# WHAT IS REQUIRED
Once you have located the line containing "orange cupcake: [177,318,231,372]" in the material below, return it exactly along with each line after it through the line containing "orange marker: [285,346,347,385]".

# MATERIAL PROVIDED

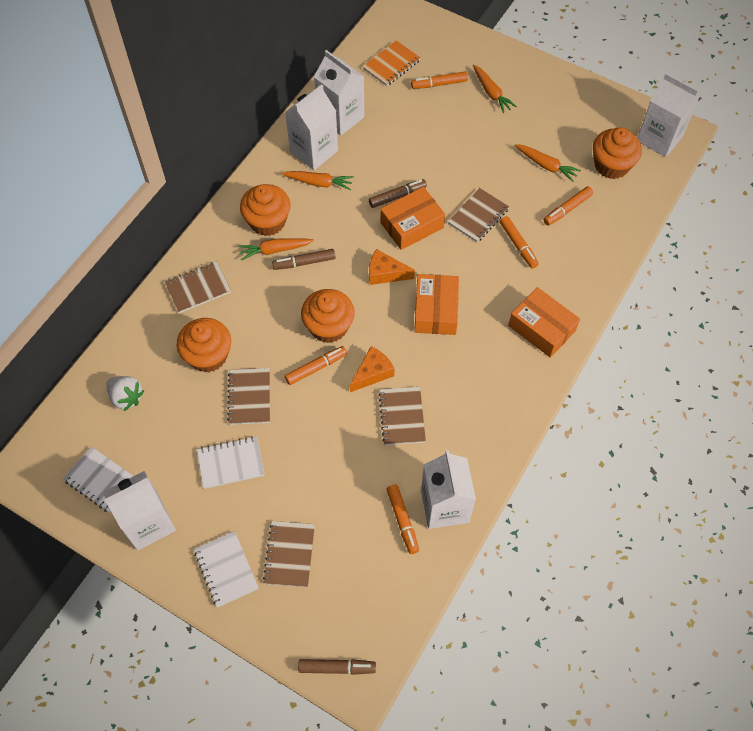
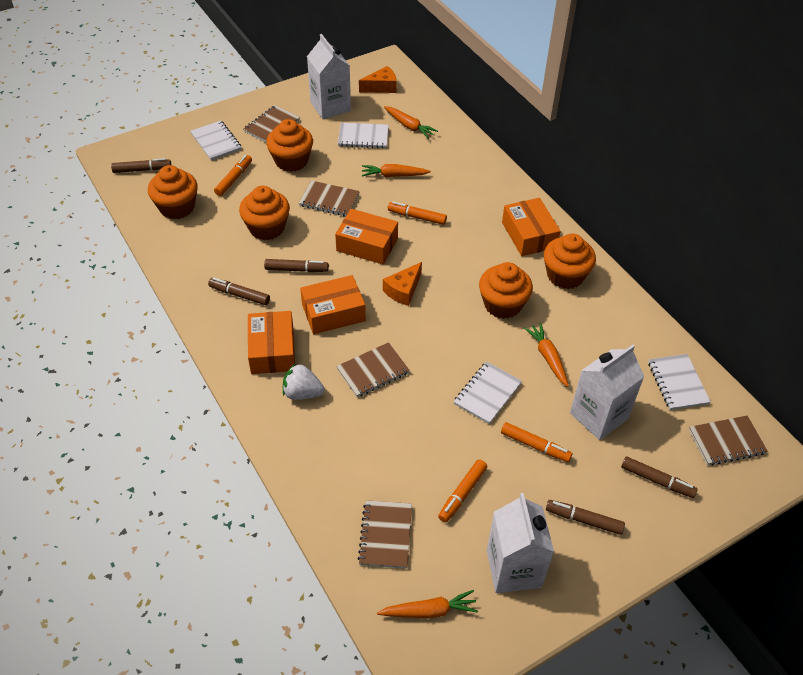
brown marker: [272,249,336,270] [298,659,376,675] [369,179,427,208] = 3 -> [111,158,171,173] [208,278,270,305] [264,259,329,272] [546,500,625,535] [621,456,698,498] = 5
orange box: [380,187,445,250] [414,274,459,335] [508,287,580,358] = 3 -> [248,311,295,374] [300,275,366,334] [335,209,398,265] [502,198,561,256] = 4
orange cupcake: [177,318,231,372] [240,184,291,236] [301,289,355,343] [593,127,642,179] = 4 -> [148,165,198,219] [239,186,290,240] [266,119,313,172] [479,262,533,319] [544,234,596,289] = 5
orange marker: [285,346,347,385] [386,484,419,554] [411,71,468,89] [500,216,539,268] [544,186,593,226] = 5 -> [214,155,252,196] [388,202,447,225] [438,459,487,523] [501,422,573,462] = 4
orange notebook: [362,40,421,86] = 1 -> none = 0
white carton: [103,471,176,550] [285,84,338,170] [314,50,364,136] [421,450,476,529] [638,73,700,157] = 5 -> [307,34,351,119] [487,493,554,593] [570,345,644,440] = 3
white notebook: [63,447,133,513] [194,531,259,607] [197,436,265,489] = 3 -> [191,120,241,161] [338,122,389,149] [454,362,522,424] [648,354,711,410] = 4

# COMPLETED TASK
orange cupcake: [177,318,231,372] [240,184,291,236] [301,289,355,343] [593,127,642,179] = 4 -> [148,165,198,219] [239,186,290,240] [266,119,313,172] [479,262,533,319] [544,234,596,289] = 5
orange marker: [285,346,347,385] [386,484,419,554] [411,71,468,89] [500,216,539,268] [544,186,593,226] = 5 -> [214,155,252,196] [388,202,447,225] [438,459,487,523] [501,422,573,462] = 4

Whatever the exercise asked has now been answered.